# Your objective:
Please return only the lines from the one holding "mouse/royal blue 478, 549" through the one holding "nothing => pocket torch/dark brown 478, 233", exactly as they appear in the records below, both ends included.

# Data extracts:
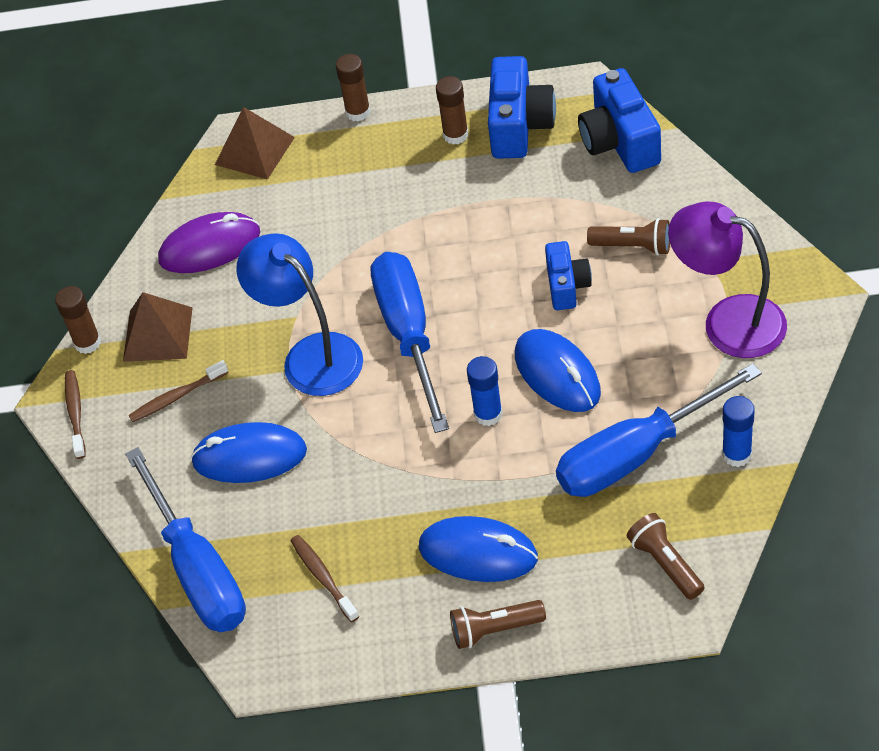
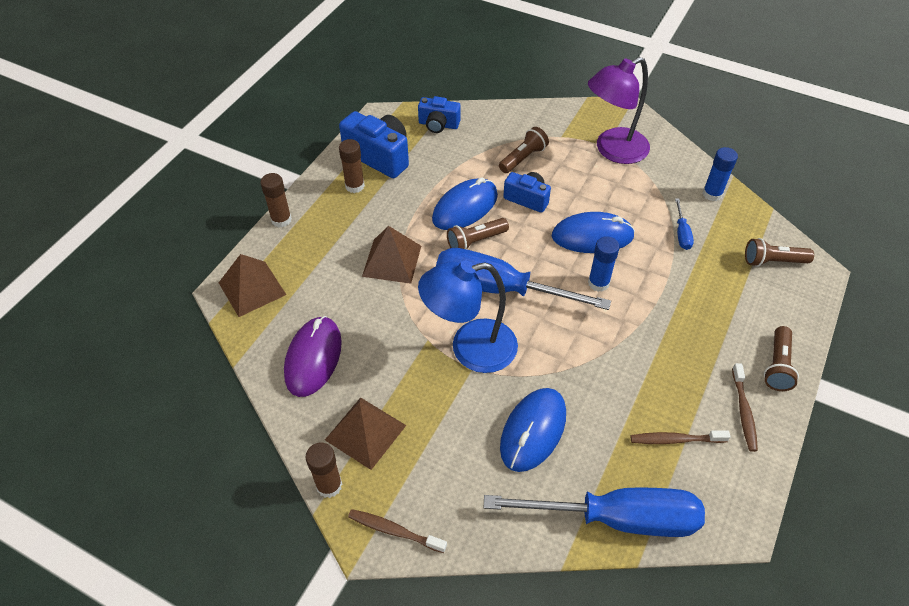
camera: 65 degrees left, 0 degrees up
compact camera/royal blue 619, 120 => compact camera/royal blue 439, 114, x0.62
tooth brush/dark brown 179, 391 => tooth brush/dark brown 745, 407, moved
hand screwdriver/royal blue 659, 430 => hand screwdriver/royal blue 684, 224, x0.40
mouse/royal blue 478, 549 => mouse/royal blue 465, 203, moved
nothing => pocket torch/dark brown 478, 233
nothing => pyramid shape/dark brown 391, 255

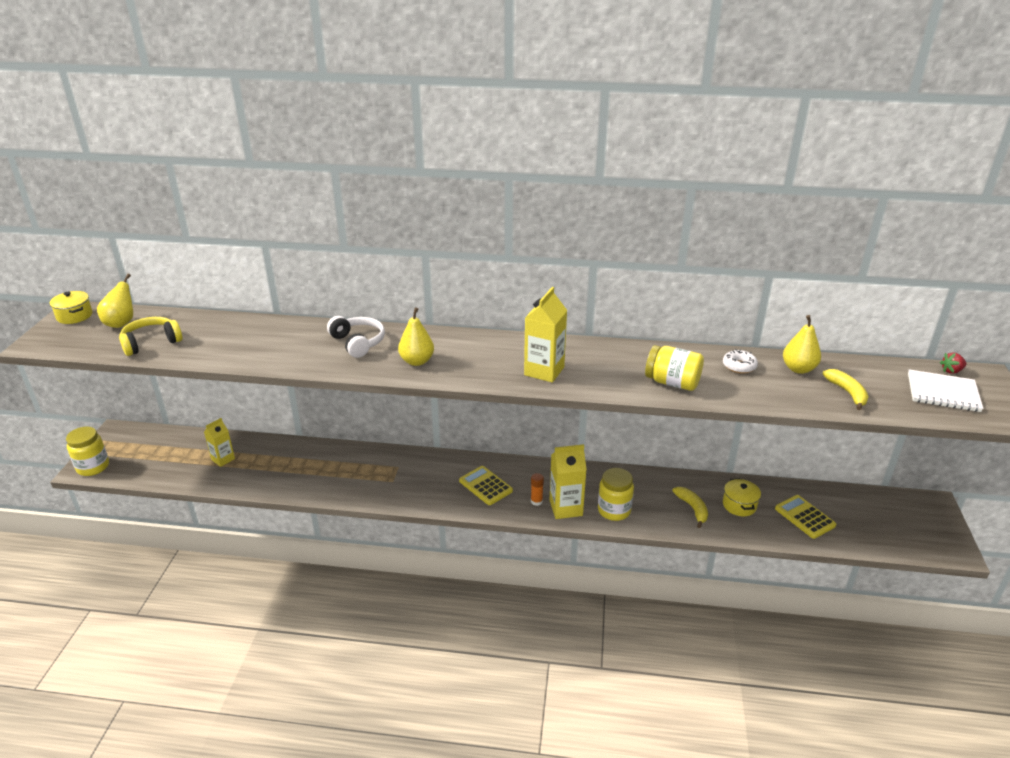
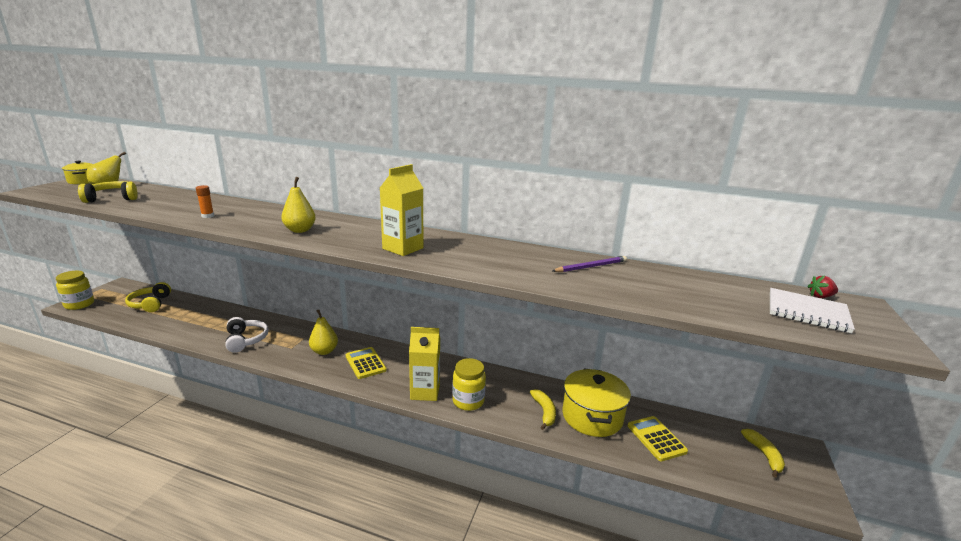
camera: 10 degrees right, 10 degrees down
pear fruit/bright yellow 802, 344 => pear fruit/bright yellow 323, 332, moved
headset/snow-white 356, 337 => headset/snow-white 246, 335, moved
jar/bright yellow 674, 368 => nothing
doughnut/snow-white 740, 361 => lead pencil/royal purple 589, 264
banana/bright yellow 846, 389 => banana/bright yellow 763, 453, moved
juice carton/bright yellow 219, 442 => nothing
glue stick/orange 537, 489 => glue stick/orange 205, 201, moved
cooking pot/bright yellow 742, 497 => cooking pot/bright yellow 596, 403, x1.81
nothing => headset/bright yellow 148, 297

# Task output:
mouse/royal blue 478, 549 => mouse/royal blue 465, 203, moved
nothing => pocket torch/dark brown 478, 233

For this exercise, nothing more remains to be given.